Reading the records below, how many lines contain "orange"? Respond with a number and nothing else.
(Information provided)
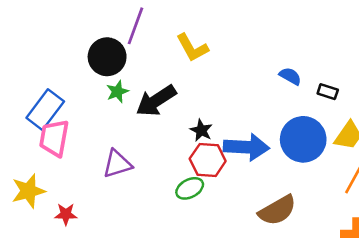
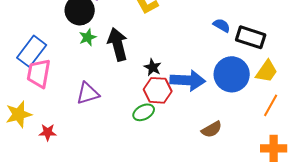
black rectangle: (328, 92) -> (251, 37), size x1.8
black arrow: (156, 101) -> (118, 44), turned 108
brown semicircle: (277, 210) -> (212, 129), size x0.7

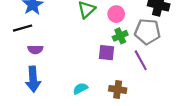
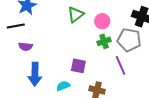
purple square: (107, 53) -> (78, 66), moved
blue arrow: (33, 79) -> (35, 74), moved

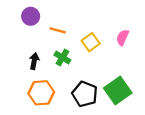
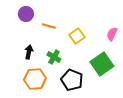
pink semicircle: (122, 37) -> (112, 34), moved
green cross: (62, 58) -> (54, 57), moved
green square: (118, 90) -> (102, 64), moved

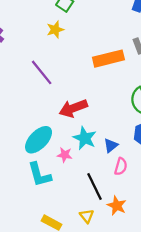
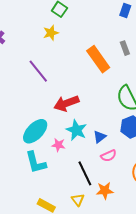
orange rectangle: (108, 59) -> (98, 59), turned 68
pink semicircle: (121, 166) -> (109, 156), turned 49
orange star: (117, 206) -> (105, 191), turned -30

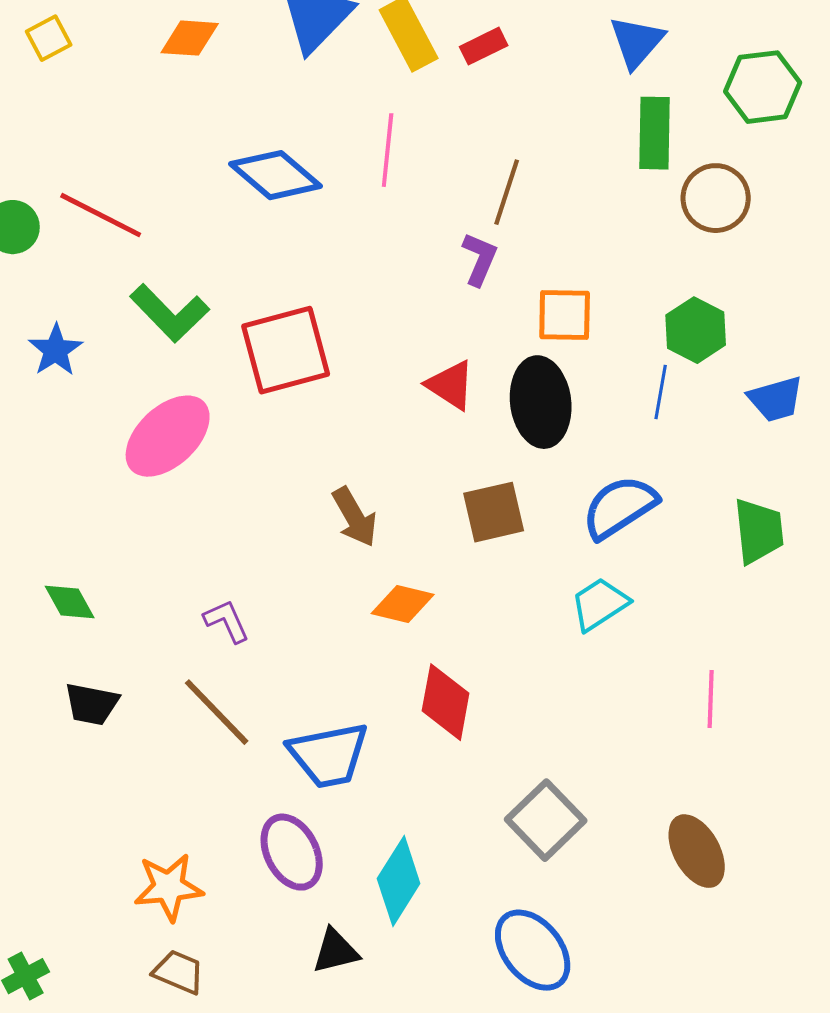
(End Information provided)
Answer below:
2